EXERCISE OBJECTIVE: The result should be the listing below restated word for word, with images left out.

DATASET EXCERPT:
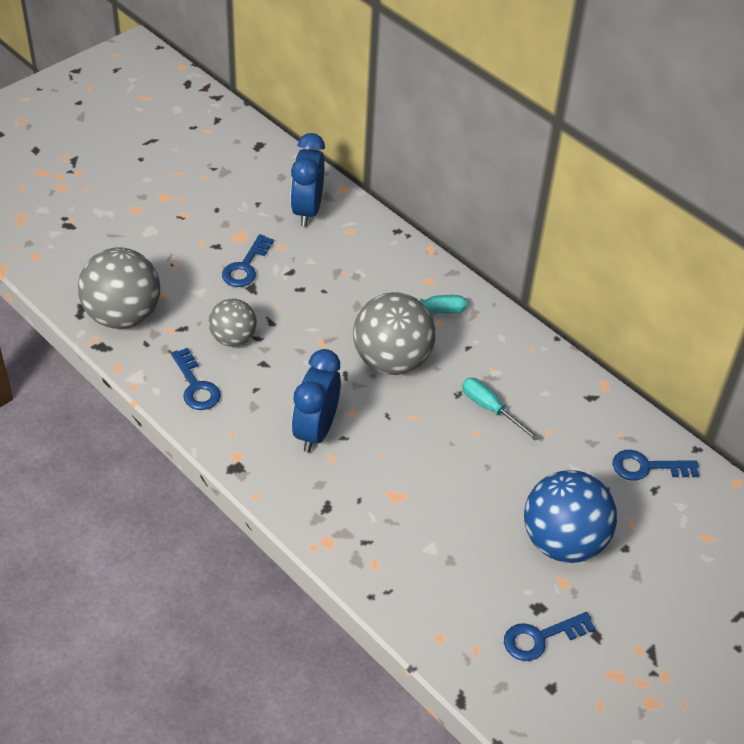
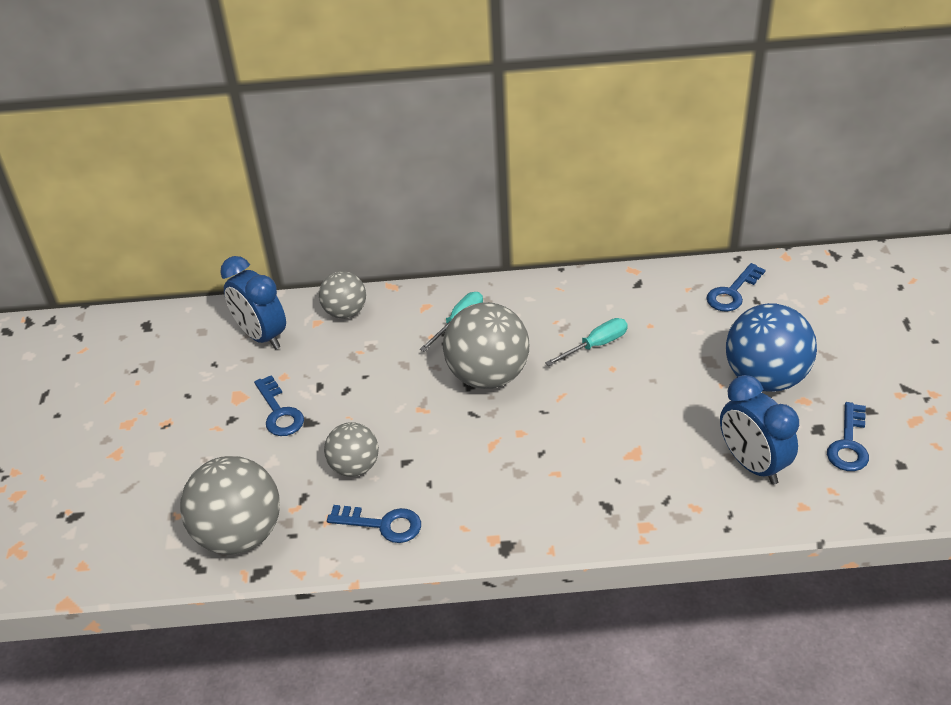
camera: 45 degrees left, 5 degrees down
(316, 431) = (516, 467): blue clock -> blue clock (752, 464)
(376, 240) = (345, 312): none -> grey ball
(490, 409) = (596, 345): turquoise screwdriver -> turquoise screwdriver turned 150 degrees clockwise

RESPONSE TO THIS EXERCISE:
camera: 45 degrees left, 5 degrees down
(316, 431) = (516, 467): blue clock -> blue clock (752, 464)
(376, 240) = (345, 312): none -> grey ball
(490, 409) = (596, 345): turquoise screwdriver -> turquoise screwdriver turned 150 degrees clockwise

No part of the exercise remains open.